**Requirements**: Convert the stretch of the records below from the line containing "For each provided" through the line containing "Nettlethorpe" into a Markdown table with the columns No. and Line. Skip blank lines and leave the pictures out.

**Extracted data**:

== == ==

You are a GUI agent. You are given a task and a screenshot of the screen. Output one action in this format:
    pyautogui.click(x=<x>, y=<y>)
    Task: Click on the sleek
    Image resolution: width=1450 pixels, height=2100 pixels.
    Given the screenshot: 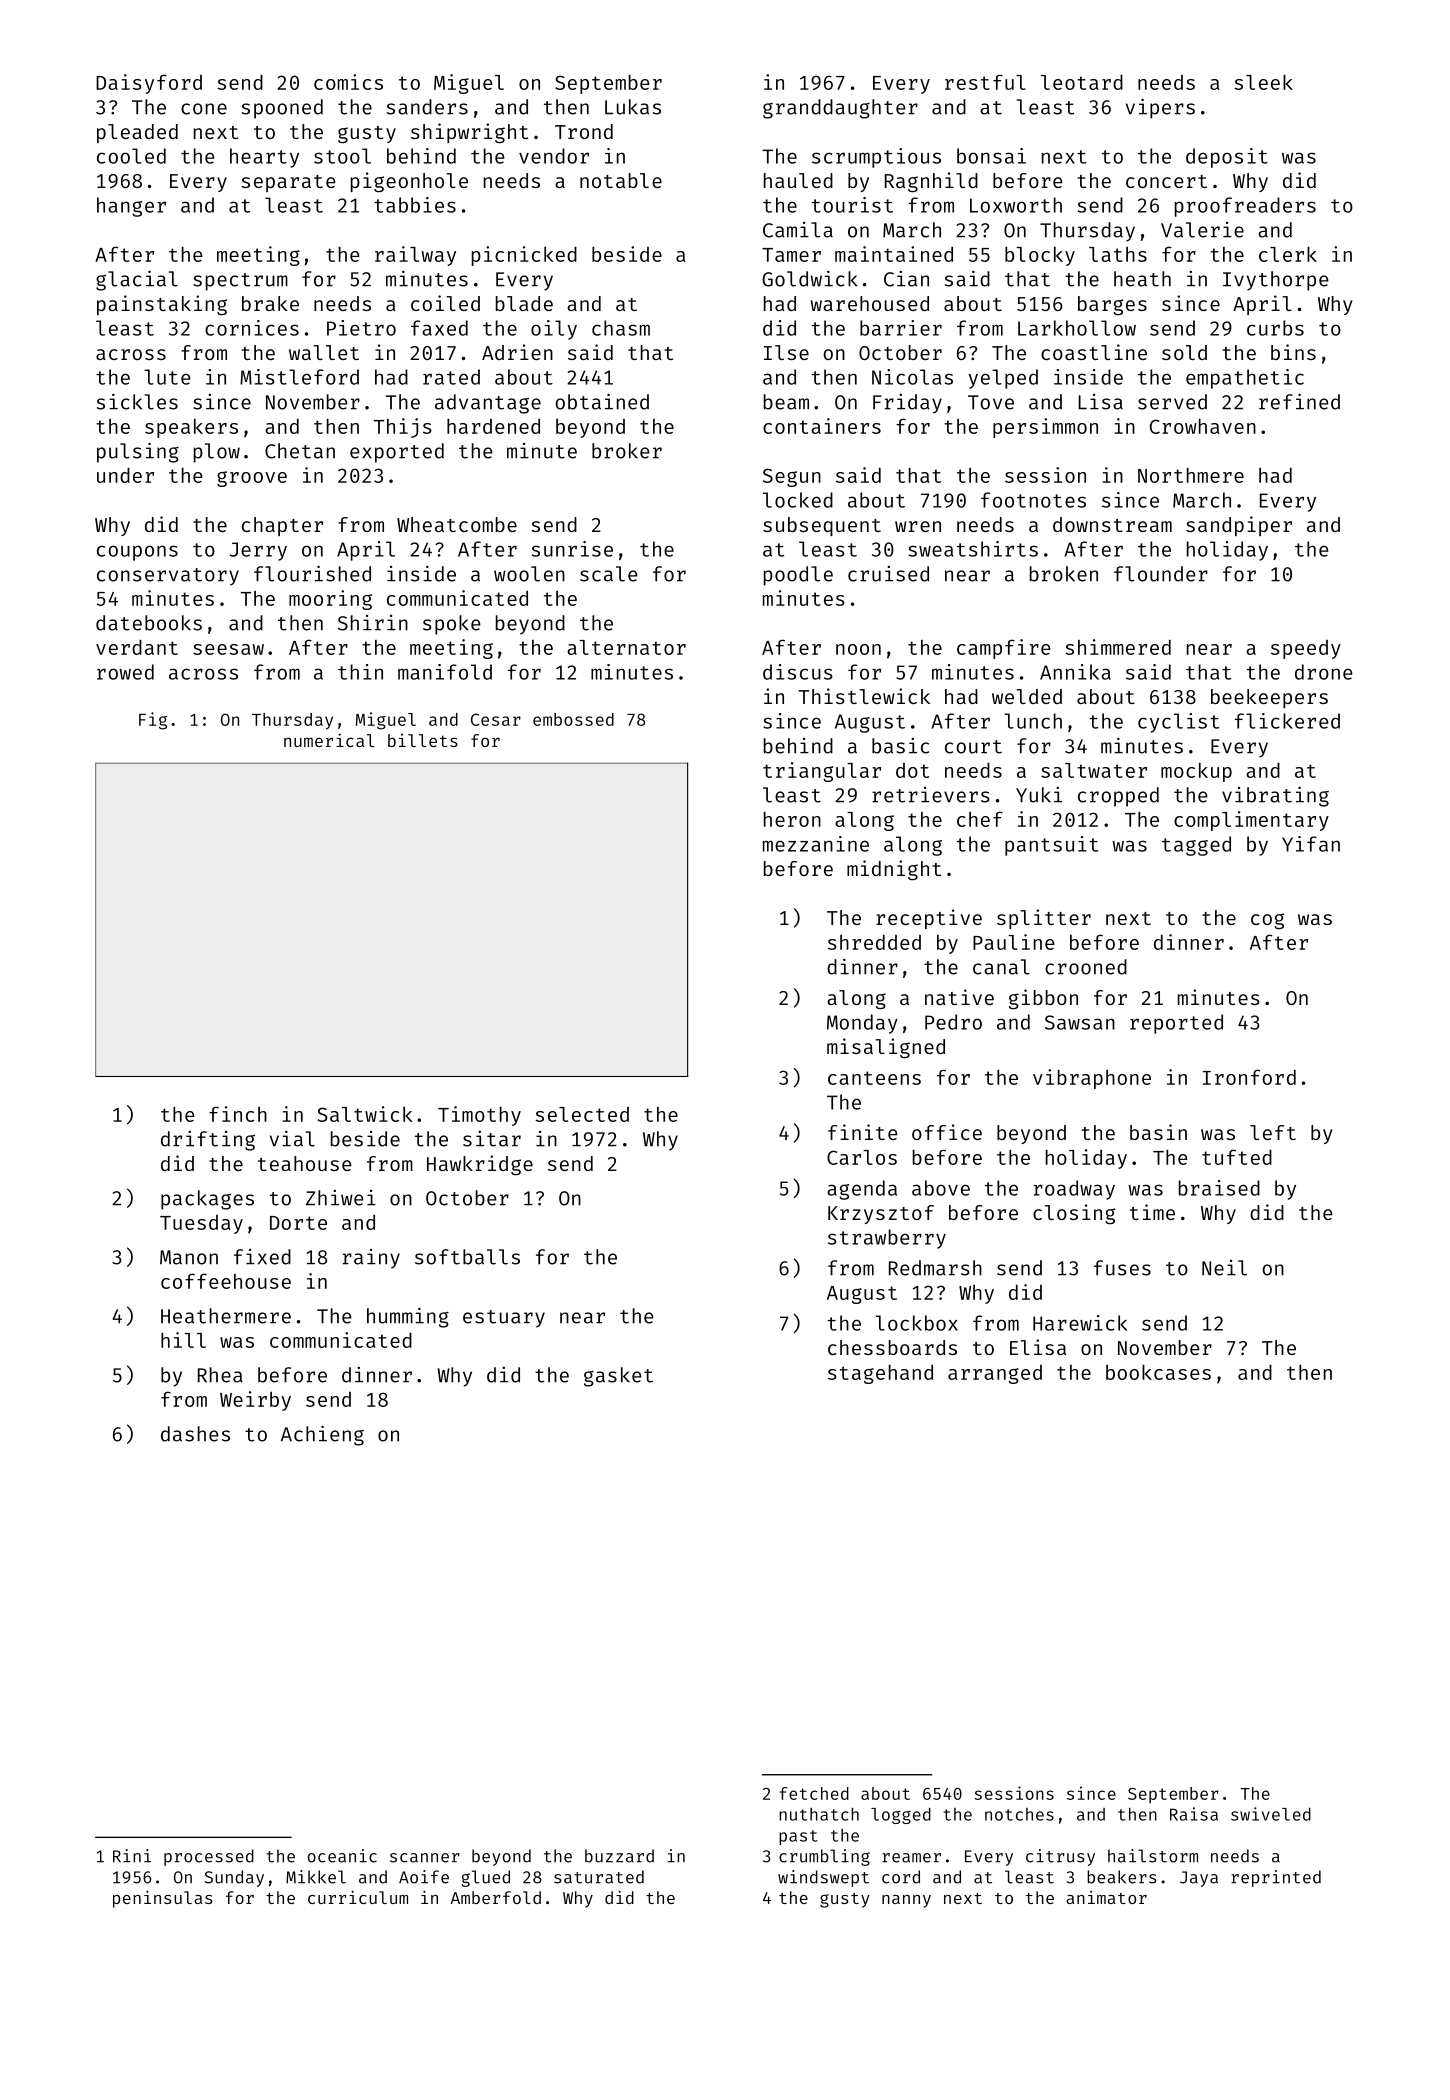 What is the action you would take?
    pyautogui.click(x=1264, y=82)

== == ==

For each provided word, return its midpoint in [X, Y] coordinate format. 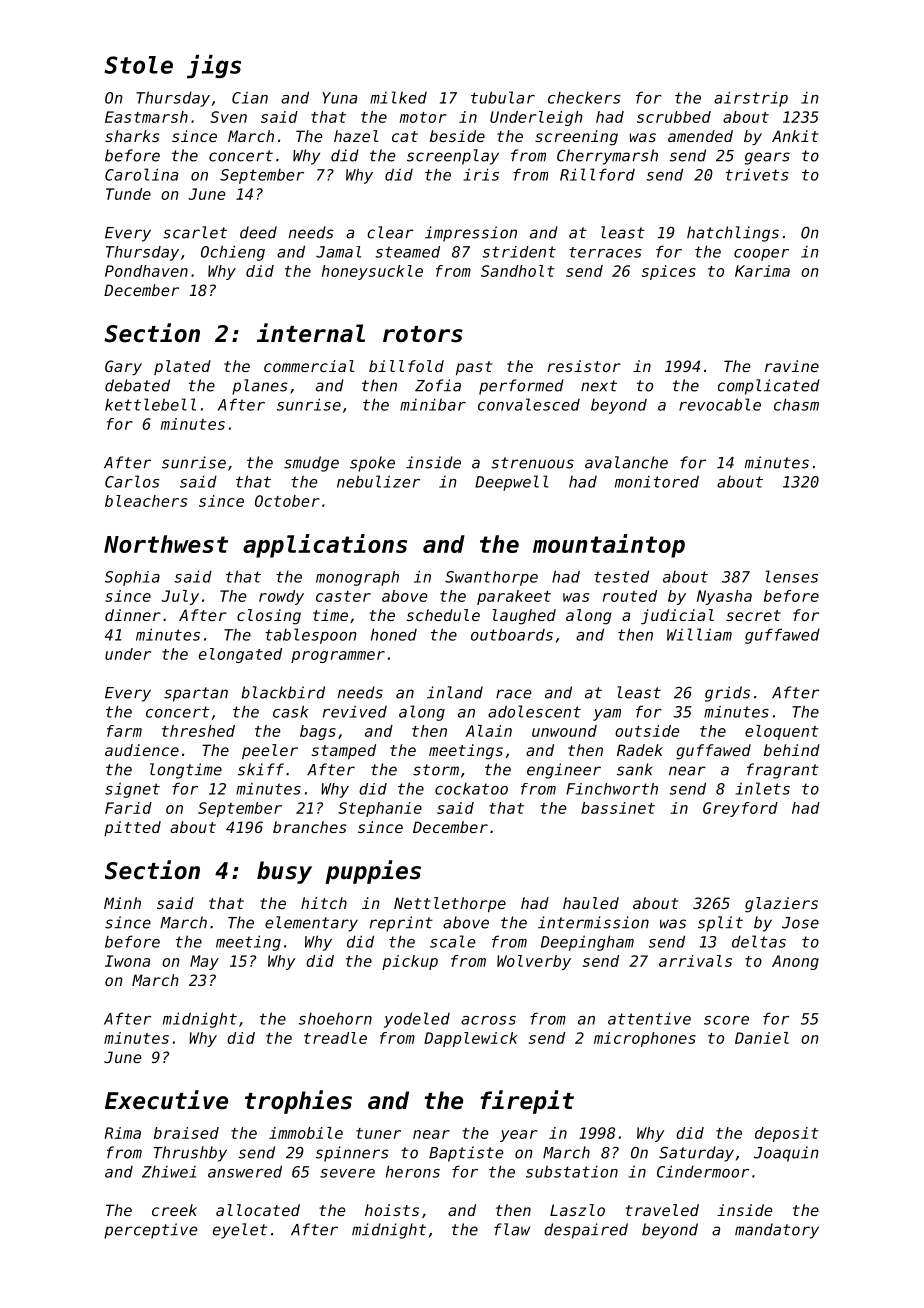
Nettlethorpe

== == ==

**Correct output**:
| No. | Line |
|---|---|
| 1 | For each provided word, return its midpoint in [X, Y] coordinate format.  |
| 2 | Nettlethorpe |